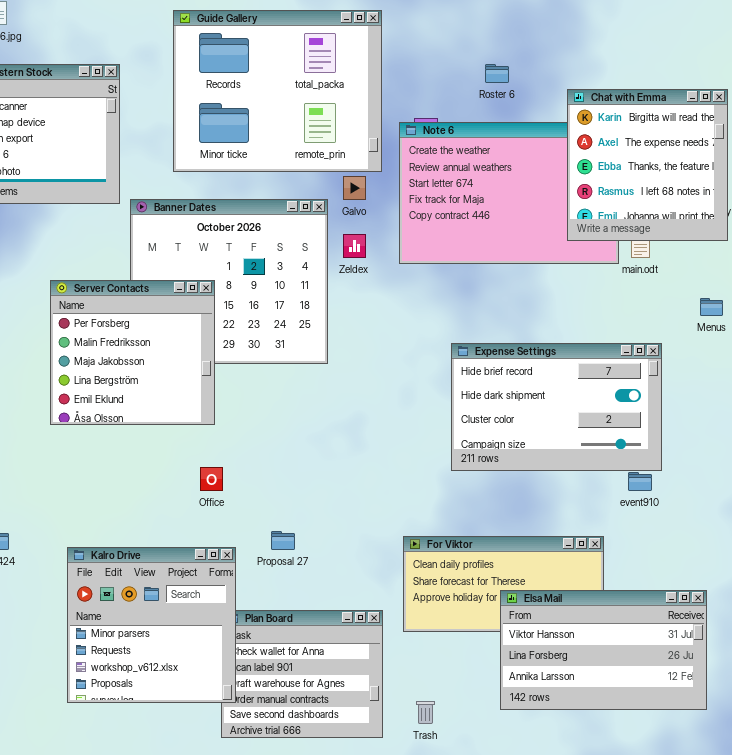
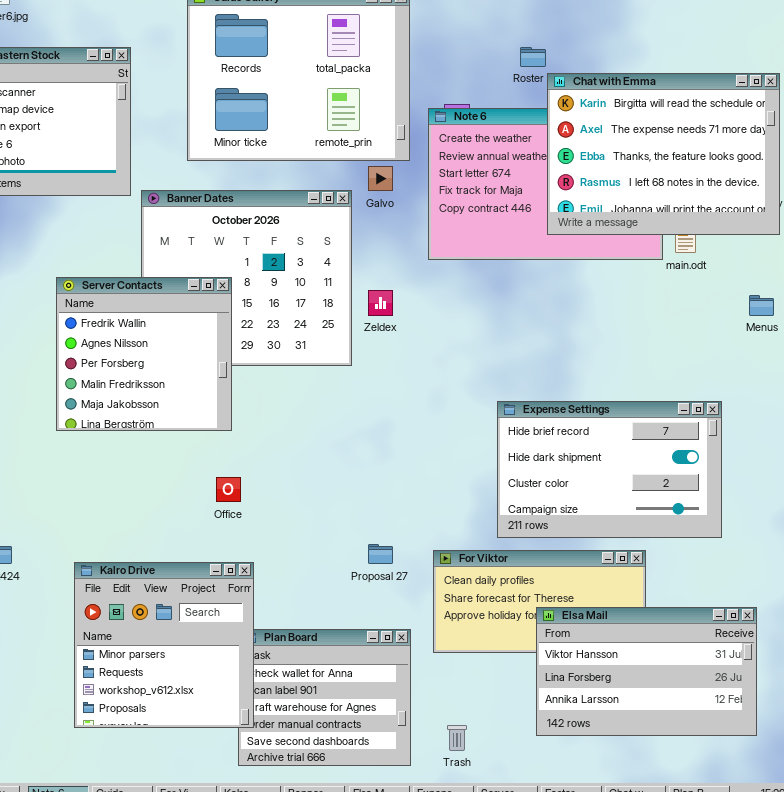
Chat with Emma: [567,89,728,241] -> [547,73,780,235], resized
Zeldex: [343,234,366,258] -> [368,290,393,316], moved
Server Contacts: [50,280,215,425] -> [56,277,232,431], scrolled up 2 rows
Expense Settings: [451,343,662,471] -> [497,401,722,538], moved
Proposal 27: [271,531,295,550] -> [368,544,393,564], moved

What is required: Retype, exactly as written, each line from the one containing "Server Contacts: [50,280,215,425]" through the last line of the listing above, and leave out all other lines.

Output for this exercise:
Server Contacts: [50,280,215,425] -> [56,277,232,431], scrolled up 2 rows
Expense Settings: [451,343,662,471] -> [497,401,722,538], moved
Proposal 27: [271,531,295,550] -> [368,544,393,564], moved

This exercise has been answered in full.